* _Your task_: Beginning with the first line of the entries below, quote each line until you reach and include the line with "écrou (gris) [410, 127]".
+++
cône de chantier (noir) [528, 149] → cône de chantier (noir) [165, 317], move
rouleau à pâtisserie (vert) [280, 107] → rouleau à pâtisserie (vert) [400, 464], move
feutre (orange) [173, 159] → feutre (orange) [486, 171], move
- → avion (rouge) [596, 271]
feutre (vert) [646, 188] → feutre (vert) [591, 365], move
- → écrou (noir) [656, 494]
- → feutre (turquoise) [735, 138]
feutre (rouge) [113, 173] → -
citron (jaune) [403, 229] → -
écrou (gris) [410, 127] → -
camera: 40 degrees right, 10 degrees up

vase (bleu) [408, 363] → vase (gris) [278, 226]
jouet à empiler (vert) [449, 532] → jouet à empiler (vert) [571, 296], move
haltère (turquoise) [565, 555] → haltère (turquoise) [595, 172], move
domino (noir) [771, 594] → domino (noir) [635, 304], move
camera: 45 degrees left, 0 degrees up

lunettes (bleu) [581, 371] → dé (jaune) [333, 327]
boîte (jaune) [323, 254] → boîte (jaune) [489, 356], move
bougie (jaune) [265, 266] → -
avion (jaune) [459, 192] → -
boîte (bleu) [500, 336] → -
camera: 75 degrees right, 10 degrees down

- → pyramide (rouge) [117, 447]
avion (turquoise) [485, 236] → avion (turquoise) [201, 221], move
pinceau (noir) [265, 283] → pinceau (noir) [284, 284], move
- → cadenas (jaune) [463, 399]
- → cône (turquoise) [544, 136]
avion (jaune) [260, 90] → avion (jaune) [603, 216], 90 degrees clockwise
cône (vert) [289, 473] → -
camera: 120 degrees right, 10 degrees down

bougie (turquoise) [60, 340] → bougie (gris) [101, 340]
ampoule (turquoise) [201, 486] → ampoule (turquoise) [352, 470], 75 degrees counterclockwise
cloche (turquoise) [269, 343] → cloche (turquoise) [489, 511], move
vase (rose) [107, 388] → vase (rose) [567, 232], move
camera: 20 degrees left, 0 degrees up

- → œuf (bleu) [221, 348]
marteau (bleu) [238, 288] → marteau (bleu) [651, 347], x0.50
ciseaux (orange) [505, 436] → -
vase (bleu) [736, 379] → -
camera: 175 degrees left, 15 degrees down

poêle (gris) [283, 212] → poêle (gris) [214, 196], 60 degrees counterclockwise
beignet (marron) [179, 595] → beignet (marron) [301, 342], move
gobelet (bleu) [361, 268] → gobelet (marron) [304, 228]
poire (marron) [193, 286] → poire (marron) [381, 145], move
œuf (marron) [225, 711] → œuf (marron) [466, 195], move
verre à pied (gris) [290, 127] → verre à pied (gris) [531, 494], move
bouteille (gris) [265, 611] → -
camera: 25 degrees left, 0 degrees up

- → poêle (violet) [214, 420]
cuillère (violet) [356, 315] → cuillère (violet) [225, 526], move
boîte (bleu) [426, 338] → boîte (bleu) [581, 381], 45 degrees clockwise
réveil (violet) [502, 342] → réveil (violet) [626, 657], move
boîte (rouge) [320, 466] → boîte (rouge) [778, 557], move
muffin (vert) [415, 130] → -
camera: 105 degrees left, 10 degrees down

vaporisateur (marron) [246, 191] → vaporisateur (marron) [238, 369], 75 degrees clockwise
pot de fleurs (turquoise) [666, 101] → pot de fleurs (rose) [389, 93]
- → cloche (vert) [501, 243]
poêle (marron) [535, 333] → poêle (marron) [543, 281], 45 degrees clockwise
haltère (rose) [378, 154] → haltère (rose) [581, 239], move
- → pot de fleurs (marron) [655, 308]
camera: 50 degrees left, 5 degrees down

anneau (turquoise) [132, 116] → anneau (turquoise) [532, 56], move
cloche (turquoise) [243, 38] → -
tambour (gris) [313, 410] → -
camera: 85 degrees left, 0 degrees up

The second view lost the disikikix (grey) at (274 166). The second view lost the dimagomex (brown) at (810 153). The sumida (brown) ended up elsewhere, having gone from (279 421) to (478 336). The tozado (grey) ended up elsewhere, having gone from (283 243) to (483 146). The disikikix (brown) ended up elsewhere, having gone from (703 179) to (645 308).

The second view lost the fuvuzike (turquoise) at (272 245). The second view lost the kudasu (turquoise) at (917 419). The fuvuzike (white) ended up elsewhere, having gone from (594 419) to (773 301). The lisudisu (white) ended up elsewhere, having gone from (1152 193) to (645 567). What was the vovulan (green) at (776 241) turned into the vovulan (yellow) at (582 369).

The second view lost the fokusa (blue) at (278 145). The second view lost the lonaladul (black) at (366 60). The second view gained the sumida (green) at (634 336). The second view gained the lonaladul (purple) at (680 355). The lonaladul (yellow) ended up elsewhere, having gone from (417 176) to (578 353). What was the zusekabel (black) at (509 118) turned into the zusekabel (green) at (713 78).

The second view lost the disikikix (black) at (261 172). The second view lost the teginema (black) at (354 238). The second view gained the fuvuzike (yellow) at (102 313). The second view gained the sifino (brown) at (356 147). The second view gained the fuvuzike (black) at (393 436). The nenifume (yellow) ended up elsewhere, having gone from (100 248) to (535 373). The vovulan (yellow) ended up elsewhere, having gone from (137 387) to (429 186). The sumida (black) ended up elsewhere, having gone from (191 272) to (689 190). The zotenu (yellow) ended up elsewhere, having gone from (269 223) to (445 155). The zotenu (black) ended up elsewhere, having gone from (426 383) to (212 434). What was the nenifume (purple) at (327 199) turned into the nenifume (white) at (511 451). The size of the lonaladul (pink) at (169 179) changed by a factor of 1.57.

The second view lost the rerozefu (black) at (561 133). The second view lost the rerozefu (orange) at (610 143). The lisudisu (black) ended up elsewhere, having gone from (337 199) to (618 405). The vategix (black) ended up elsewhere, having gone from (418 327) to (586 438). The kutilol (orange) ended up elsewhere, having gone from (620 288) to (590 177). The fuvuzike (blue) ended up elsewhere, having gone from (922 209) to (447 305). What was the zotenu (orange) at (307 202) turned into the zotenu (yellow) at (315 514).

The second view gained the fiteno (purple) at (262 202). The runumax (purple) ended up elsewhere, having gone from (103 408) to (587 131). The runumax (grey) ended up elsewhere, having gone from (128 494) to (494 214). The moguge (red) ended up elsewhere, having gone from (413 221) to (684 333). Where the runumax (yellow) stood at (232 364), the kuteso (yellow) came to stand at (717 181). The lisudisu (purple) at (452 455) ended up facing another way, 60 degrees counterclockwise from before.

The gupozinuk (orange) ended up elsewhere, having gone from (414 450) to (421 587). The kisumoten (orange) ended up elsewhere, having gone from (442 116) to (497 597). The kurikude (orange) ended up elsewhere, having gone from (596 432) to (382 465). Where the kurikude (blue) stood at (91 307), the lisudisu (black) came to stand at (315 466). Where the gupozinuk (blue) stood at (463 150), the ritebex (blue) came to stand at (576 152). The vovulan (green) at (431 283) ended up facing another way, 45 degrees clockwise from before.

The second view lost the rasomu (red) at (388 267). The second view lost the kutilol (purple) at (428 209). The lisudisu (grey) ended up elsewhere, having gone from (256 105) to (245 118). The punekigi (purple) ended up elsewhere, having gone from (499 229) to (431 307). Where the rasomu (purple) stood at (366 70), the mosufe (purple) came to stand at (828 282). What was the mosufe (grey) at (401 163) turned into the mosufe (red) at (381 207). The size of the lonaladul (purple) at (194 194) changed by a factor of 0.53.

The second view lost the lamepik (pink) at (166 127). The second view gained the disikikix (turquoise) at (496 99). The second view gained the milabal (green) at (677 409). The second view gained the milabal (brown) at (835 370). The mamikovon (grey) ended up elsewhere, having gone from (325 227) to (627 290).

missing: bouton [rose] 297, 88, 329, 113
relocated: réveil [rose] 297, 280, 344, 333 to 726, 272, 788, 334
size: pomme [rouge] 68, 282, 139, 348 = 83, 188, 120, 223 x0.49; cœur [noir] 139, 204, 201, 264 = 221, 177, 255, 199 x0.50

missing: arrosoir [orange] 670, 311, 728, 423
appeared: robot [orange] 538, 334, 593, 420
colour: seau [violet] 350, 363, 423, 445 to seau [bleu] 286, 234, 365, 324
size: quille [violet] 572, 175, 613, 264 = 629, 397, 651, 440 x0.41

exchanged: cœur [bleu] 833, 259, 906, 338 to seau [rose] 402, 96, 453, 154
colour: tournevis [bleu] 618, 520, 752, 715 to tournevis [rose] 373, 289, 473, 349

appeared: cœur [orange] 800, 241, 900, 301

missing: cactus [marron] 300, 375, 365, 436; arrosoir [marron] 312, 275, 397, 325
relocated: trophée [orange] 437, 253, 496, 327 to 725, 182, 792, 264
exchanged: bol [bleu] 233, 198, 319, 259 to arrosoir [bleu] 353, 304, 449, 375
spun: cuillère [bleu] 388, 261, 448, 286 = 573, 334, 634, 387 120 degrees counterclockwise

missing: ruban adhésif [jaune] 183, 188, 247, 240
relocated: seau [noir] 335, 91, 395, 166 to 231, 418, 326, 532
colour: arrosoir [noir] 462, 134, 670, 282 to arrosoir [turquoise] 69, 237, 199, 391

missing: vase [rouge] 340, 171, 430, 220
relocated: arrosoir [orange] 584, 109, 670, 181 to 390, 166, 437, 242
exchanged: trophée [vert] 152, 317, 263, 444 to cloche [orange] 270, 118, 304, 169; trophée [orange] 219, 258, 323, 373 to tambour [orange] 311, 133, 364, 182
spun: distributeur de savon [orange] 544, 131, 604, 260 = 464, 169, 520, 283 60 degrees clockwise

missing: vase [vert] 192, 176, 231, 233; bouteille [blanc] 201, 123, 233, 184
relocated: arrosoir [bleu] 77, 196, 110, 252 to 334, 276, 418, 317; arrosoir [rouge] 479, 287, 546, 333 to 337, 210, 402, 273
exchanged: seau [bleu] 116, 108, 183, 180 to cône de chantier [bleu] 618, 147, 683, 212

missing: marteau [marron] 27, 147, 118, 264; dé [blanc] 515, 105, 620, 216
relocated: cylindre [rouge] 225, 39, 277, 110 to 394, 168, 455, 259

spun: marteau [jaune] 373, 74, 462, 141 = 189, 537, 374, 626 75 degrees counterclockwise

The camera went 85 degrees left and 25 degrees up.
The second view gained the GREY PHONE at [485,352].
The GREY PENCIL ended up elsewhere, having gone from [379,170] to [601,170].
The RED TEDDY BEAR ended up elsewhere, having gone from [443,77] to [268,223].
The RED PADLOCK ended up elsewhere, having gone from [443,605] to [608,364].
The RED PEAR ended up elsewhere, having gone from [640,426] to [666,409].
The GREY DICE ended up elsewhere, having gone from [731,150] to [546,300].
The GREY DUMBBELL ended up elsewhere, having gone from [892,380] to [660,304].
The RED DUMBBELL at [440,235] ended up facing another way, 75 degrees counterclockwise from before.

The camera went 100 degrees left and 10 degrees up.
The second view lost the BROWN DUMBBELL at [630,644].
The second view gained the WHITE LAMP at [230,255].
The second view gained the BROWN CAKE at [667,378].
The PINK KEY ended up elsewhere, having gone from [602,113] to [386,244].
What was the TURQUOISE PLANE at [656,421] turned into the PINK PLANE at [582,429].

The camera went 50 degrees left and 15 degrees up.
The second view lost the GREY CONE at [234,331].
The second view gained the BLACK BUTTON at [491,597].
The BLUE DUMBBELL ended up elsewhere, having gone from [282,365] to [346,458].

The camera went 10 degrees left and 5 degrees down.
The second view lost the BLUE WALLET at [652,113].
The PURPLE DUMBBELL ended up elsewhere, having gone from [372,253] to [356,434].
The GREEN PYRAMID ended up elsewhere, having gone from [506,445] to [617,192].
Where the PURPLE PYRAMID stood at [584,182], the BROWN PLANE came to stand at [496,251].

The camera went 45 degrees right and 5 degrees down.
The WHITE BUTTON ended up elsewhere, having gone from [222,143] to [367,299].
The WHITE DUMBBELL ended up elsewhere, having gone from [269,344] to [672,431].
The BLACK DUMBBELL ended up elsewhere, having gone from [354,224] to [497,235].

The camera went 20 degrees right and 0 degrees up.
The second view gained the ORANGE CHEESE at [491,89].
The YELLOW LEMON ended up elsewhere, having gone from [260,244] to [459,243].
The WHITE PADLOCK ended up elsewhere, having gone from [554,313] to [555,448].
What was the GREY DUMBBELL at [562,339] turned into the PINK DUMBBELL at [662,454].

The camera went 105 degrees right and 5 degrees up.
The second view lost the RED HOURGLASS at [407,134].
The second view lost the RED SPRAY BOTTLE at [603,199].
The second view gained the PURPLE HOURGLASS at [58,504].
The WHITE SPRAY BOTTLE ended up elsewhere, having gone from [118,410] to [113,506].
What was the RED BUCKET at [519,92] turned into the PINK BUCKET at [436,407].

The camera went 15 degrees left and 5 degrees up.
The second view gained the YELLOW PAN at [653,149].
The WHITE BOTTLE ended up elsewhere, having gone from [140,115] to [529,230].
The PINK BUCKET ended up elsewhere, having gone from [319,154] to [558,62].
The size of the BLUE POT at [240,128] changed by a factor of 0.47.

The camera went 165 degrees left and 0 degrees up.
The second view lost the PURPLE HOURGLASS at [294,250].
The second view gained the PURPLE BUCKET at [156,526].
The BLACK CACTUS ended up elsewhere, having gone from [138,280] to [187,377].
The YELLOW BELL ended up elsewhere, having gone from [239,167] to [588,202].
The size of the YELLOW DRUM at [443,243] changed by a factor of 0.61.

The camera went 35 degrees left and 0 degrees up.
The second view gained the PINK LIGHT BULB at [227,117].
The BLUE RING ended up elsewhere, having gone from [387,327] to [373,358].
+++
* _Written response_:
cône de chantier (noir) [528, 149] → cône de chantier (noir) [165, 317], move
rouleau à pâtisserie (vert) [280, 107] → rouleau à pâtisserie (vert) [400, 464], move
feutre (orange) [173, 159] → feutre (orange) [486, 171], move
- → avion (rouge) [596, 271]
feutre (vert) [646, 188] → feutre (vert) [591, 365], move
- → écrou (noir) [656, 494]
- → feutre (turquoise) [735, 138]
feutre (rouge) [113, 173] → -
citron (jaune) [403, 229] → -
écrou (gris) [410, 127] → -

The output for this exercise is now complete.